## Aim of the exercise
Your answer is one number, how many lines in the entries include "yellow".

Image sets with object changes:
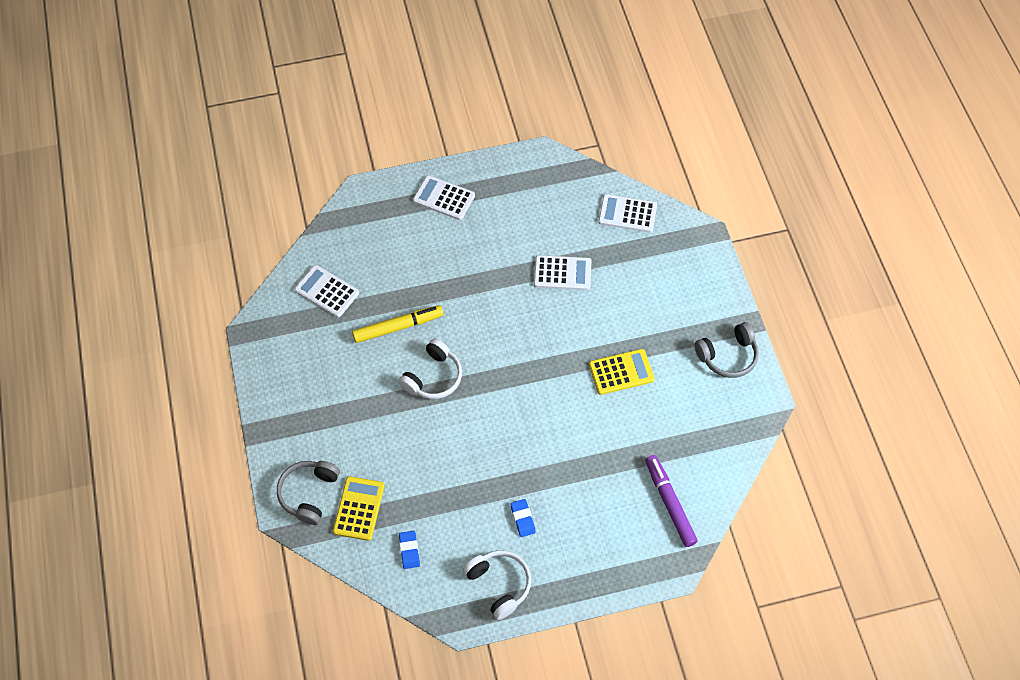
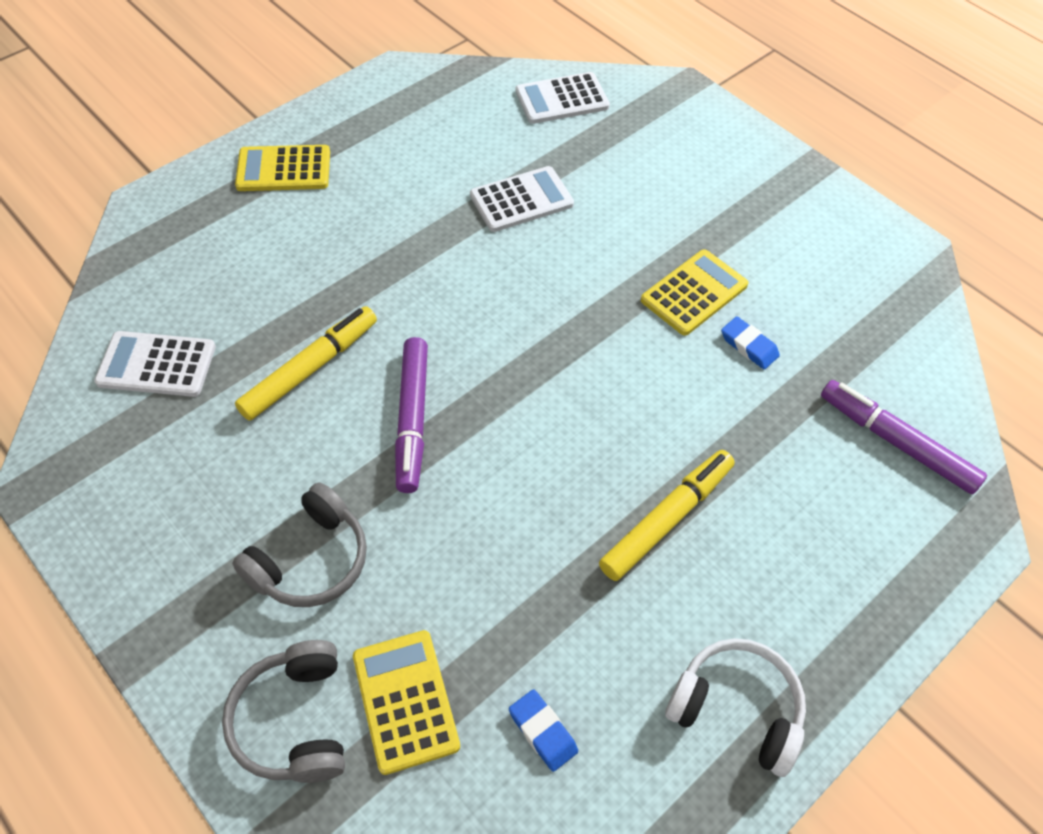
camera: 30 degrees left, 5 degrees down
(433, 377) = (412, 419): white headphones -> purple marker
(444, 198) = (284, 169): white calculator -> yellow calculator
(522, 519) = (699, 575): blue eraser -> blue eraser (749, 346)
(525, 485) = (666, 519): none -> yellow marker
(728, 356) = (819, 215): grey headphones -> grey headphones (310, 560)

## Response
2